* What the task asks
Two lines below mark the span: the one containing "R1: 130k (+9V, GND) -> none" and the one containing "U2 pin PA6: none -> +9V". Set down both, plus every line between, exactly as they stand, and nothing else.

* Change detection outputs
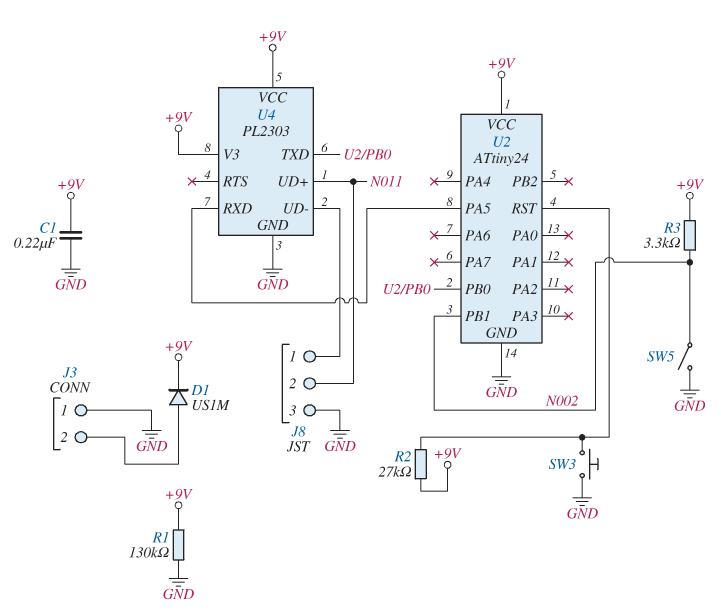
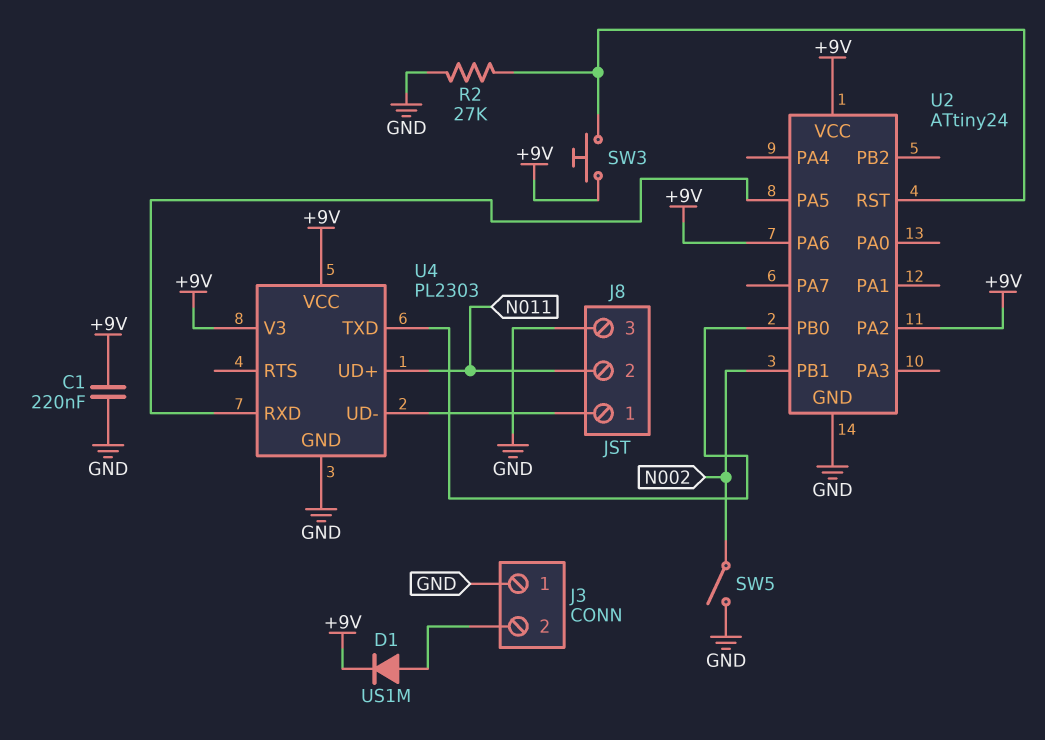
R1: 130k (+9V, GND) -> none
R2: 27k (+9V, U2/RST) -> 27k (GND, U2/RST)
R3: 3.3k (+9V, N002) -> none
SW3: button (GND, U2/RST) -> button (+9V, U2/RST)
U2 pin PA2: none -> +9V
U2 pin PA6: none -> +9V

--

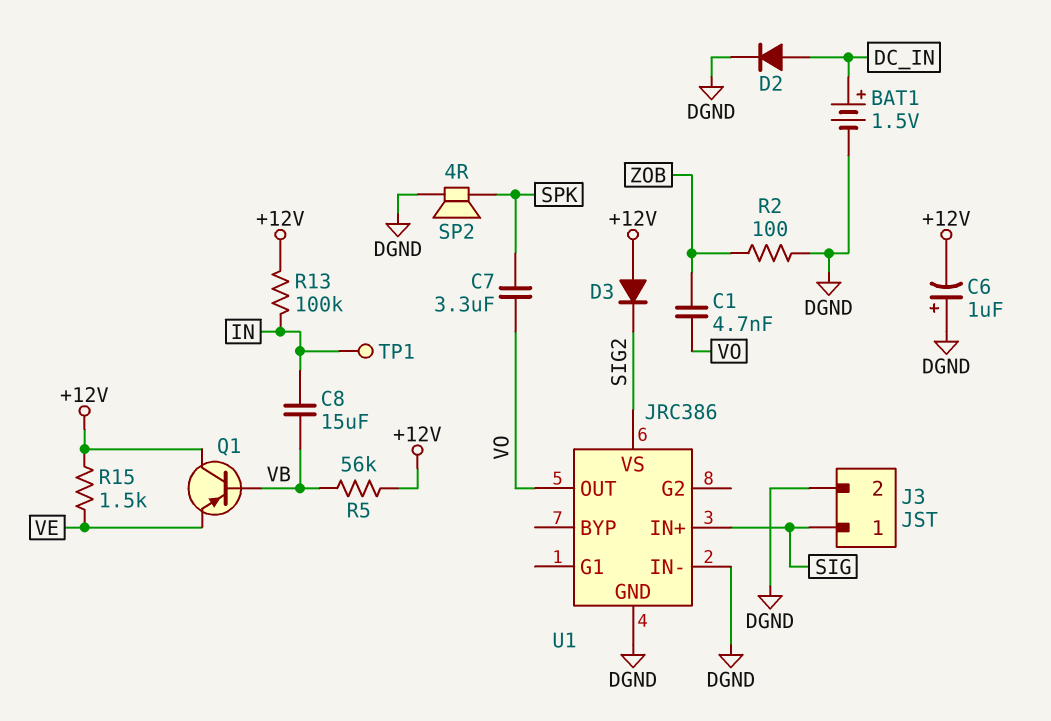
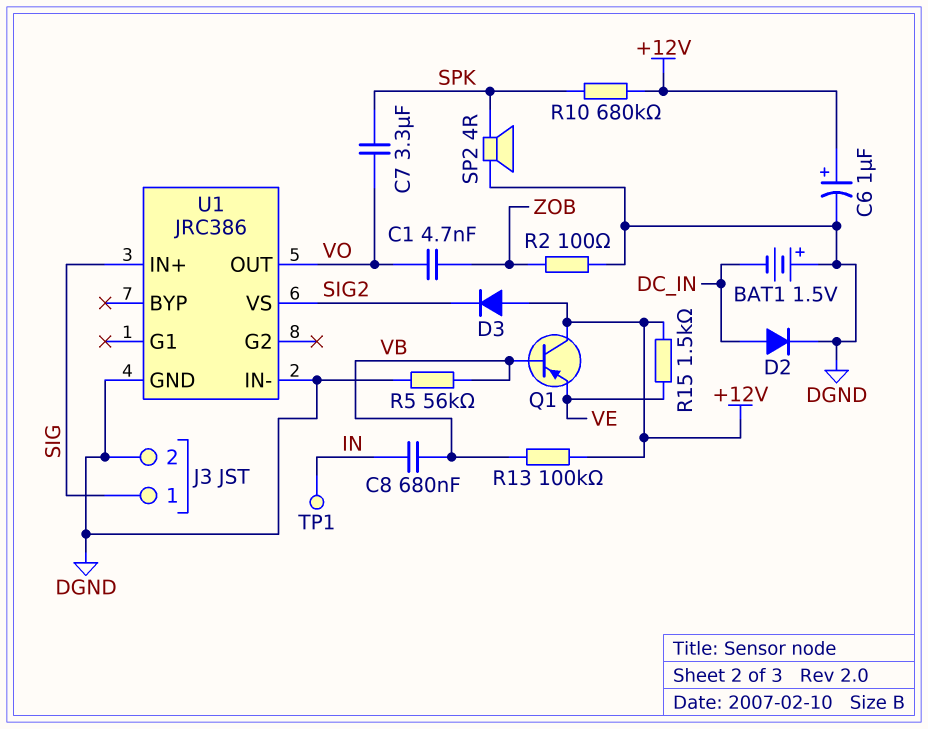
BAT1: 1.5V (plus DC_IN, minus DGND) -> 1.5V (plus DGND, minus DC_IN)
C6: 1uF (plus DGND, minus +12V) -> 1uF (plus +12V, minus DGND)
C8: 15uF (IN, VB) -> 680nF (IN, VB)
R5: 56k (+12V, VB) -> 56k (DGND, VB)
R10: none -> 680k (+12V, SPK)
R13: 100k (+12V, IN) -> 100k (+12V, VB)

* Solution to the exercise
R1: 130k (+9V, GND) -> none
R2: 27k (+9V, U2/RST) -> 27k (GND, U2/RST)
R3: 3.3k (+9V, N002) -> none
SW3: button (GND, U2/RST) -> button (+9V, U2/RST)
U2 pin PA2: none -> +9V
U2 pin PA6: none -> +9V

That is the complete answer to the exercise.